→ **Work order**:
Please give again every entry exactly as it appears, setting aside the pictures.

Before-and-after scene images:
┌────────

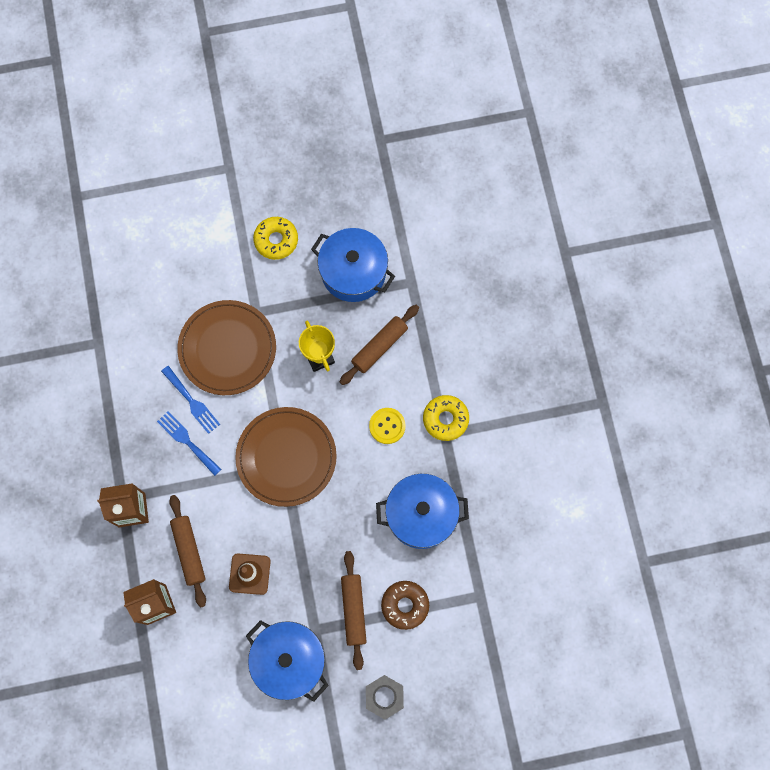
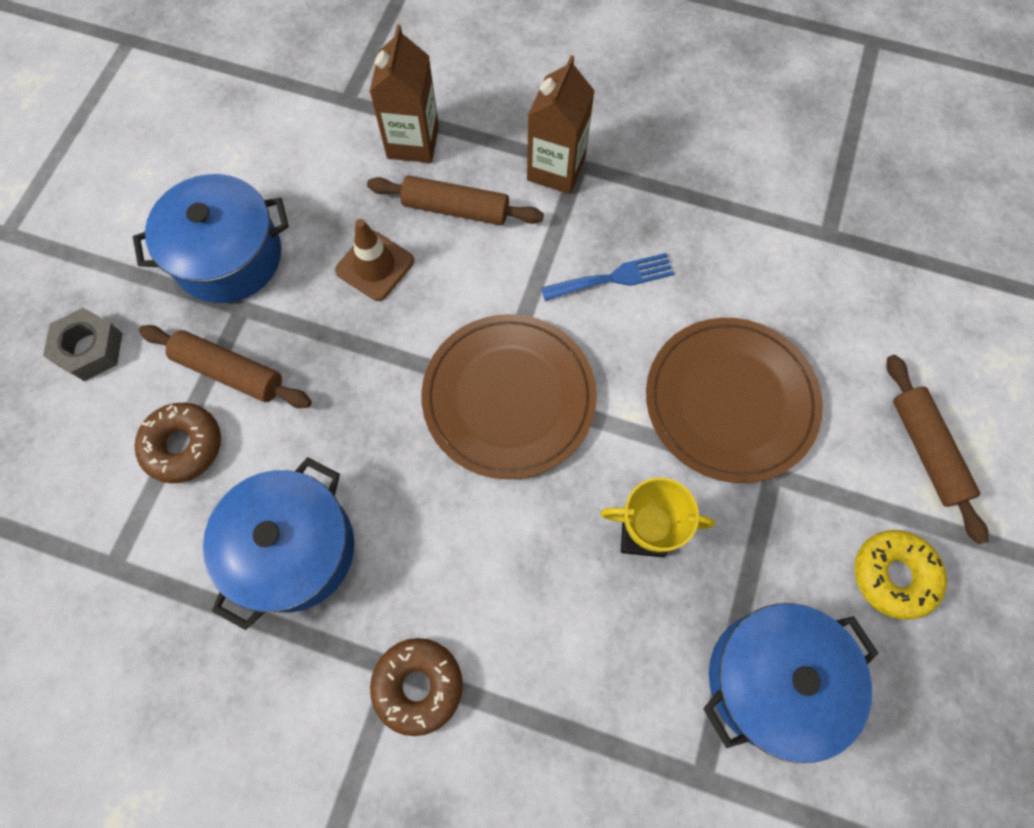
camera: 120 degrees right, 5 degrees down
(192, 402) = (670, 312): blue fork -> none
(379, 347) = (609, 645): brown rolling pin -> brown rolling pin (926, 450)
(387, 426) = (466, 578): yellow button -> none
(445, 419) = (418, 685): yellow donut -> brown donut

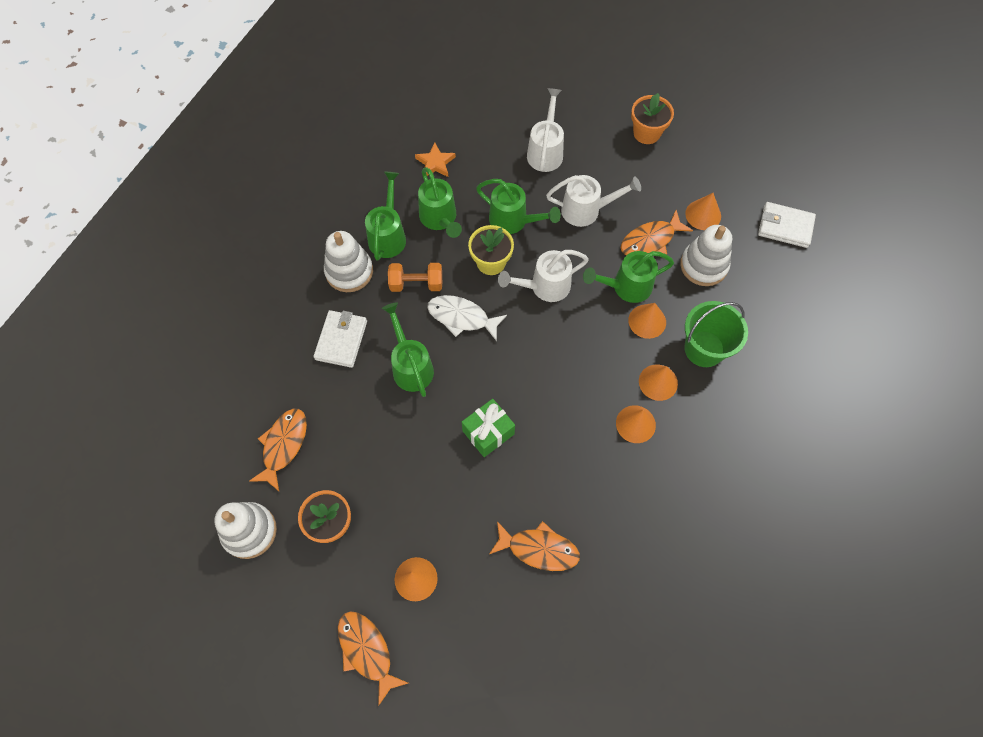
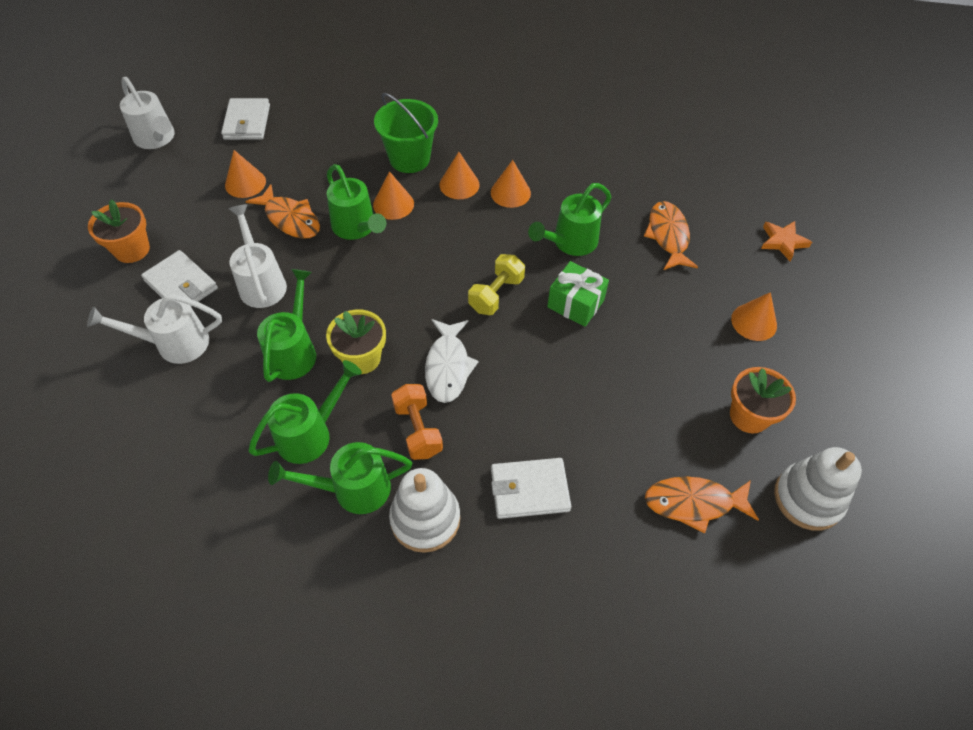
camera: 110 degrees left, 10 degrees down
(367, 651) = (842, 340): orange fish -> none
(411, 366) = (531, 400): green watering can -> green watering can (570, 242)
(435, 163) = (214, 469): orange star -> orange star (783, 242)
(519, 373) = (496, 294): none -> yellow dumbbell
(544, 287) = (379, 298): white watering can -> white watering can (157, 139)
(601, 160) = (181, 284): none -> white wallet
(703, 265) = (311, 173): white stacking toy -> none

└────────

→ **Worked solution**:
camera: 120 degrees right, 5 degrees down
(192, 402) = (670, 312): blue fork -> none
(379, 347) = (609, 645): brown rolling pin -> brown rolling pin (926, 450)
(387, 426) = (466, 578): yellow button -> none
(445, 419) = (418, 685): yellow donut -> brown donut

camera: 110 degrees left, 10 degrees down
(367, 651) = (842, 340): orange fish -> none
(411, 366) = (531, 400): green watering can -> green watering can (570, 242)
(435, 163) = (214, 469): orange star -> orange star (783, 242)
(519, 373) = (496, 294): none -> yellow dumbbell
(544, 287) = (379, 298): white watering can -> white watering can (157, 139)
(601, 160) = (181, 284): none -> white wallet
(703, 265) = (311, 173): white stacking toy -> none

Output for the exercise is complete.